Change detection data
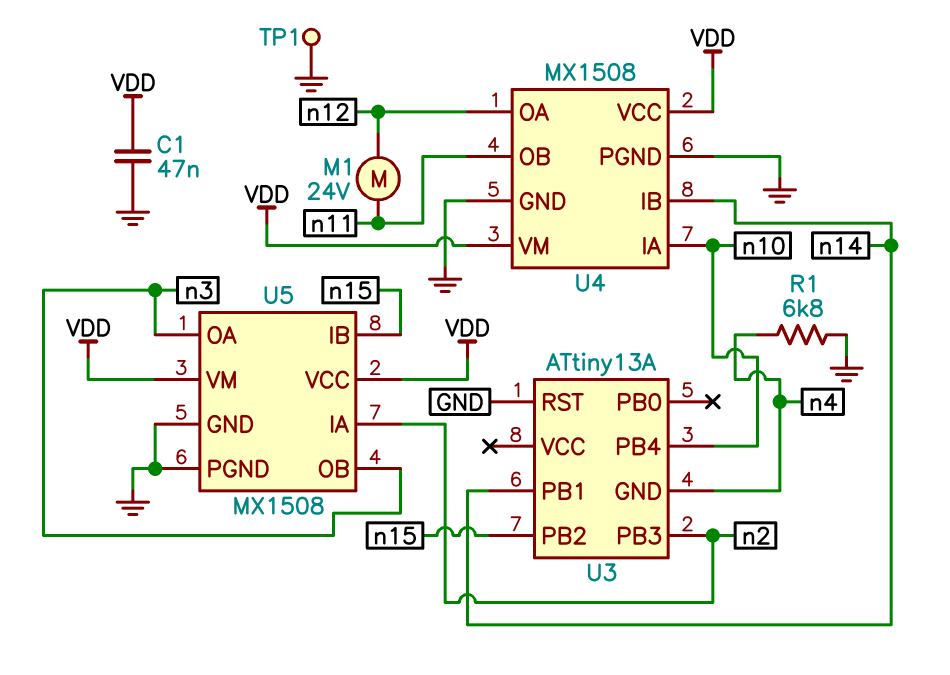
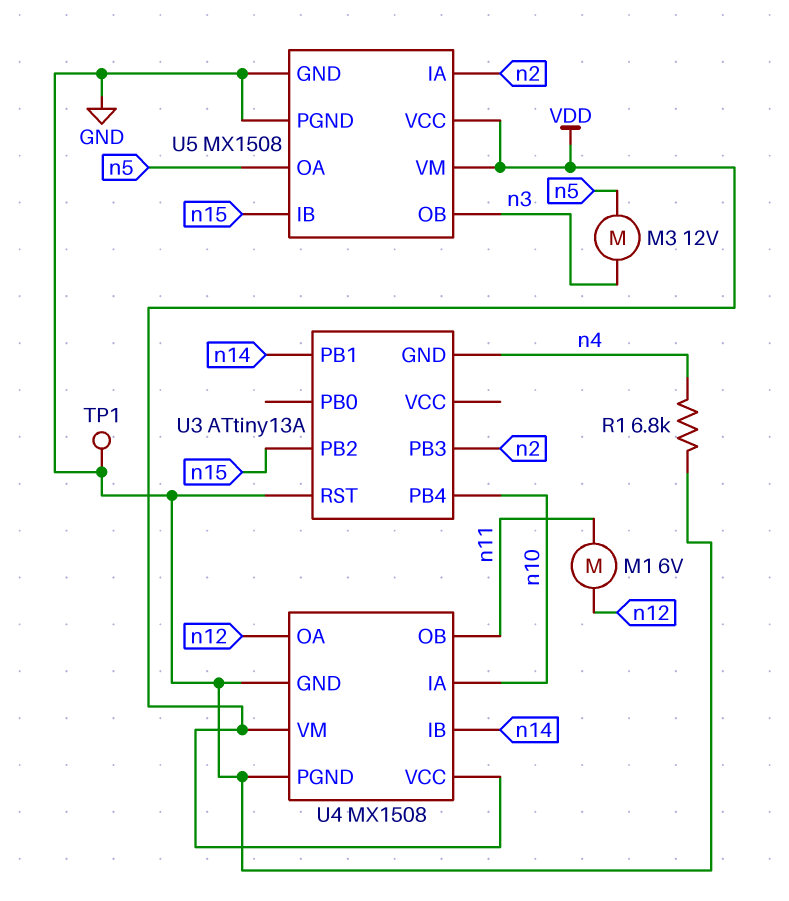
C1: 47nF (GND, VDD) -> none
M1: motor 24V (n11, n12) -> motor 6V (n11, n12)
M3: none -> motor 12V (n3, n5)
U5 pin OA: n3 -> n5

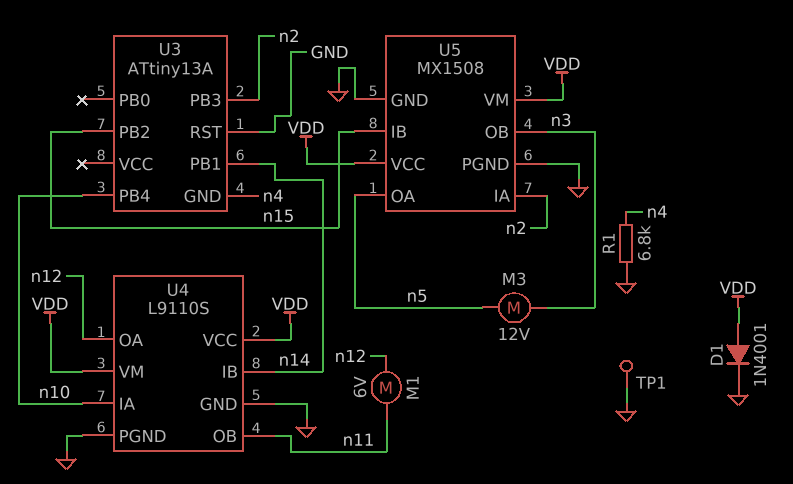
D1: none -> diode 1N4001 (A VDD, K GND)
U4: MX1508 -> L9110S

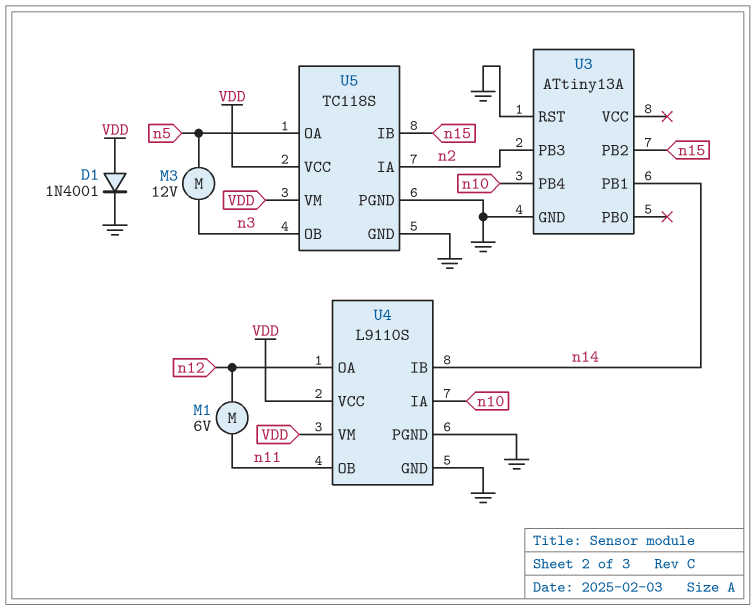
R1: 6.8k (GND, n4) -> none
TP1: test point (GND) -> none
U3 pin GND: n4 -> GND
U5: MX1508 -> TC118S

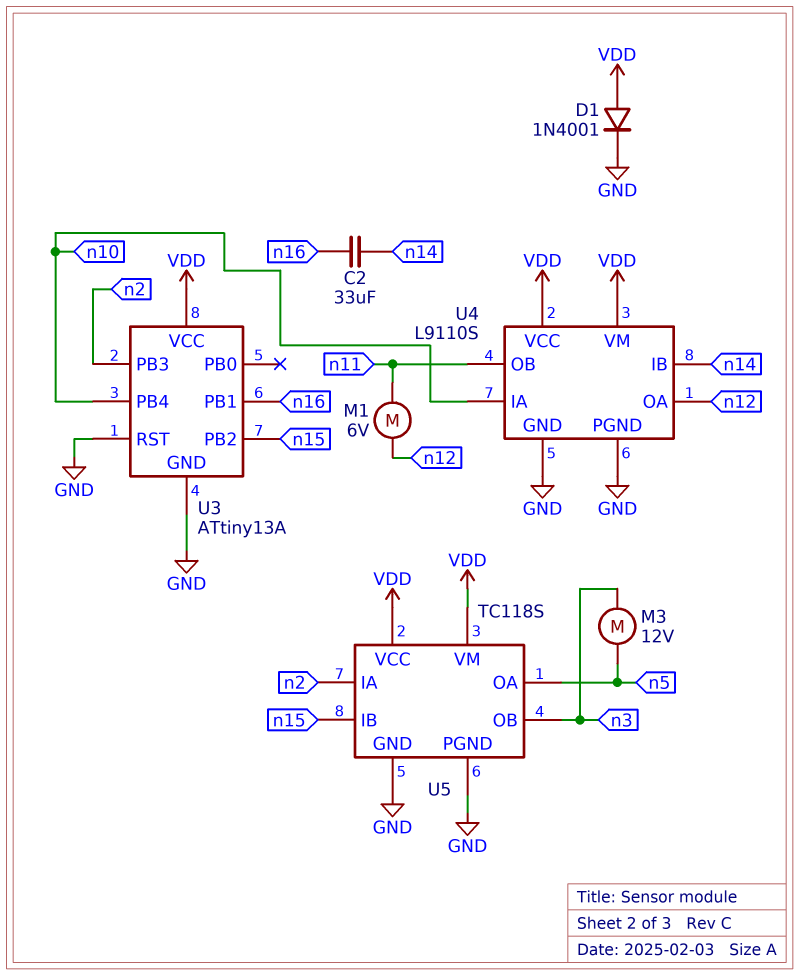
C2: none -> 33uF (n14, n16)
U3 pin PB1: n14 -> n16
U3 pin VCC: none -> VDD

**Exercise**
If a record contains a picture, drop the picture and repeat the rest exactly.

**Answer space**
C1: 47nF (GND, VDD) -> none
M1: motor 24V (n11, n12) -> motor 6V (n11, n12)
M3: none -> motor 12V (n3, n5)
U5 pin OA: n3 -> n5

D1: none -> diode 1N4001 (A VDD, K GND)
U4: MX1508 -> L9110S

R1: 6.8k (GND, n4) -> none
TP1: test point (GND) -> none
U3 pin GND: n4 -> GND
U5: MX1508 -> TC118S

C2: none -> 33uF (n14, n16)
U3 pin PB1: n14 -> n16
U3 pin VCC: none -> VDD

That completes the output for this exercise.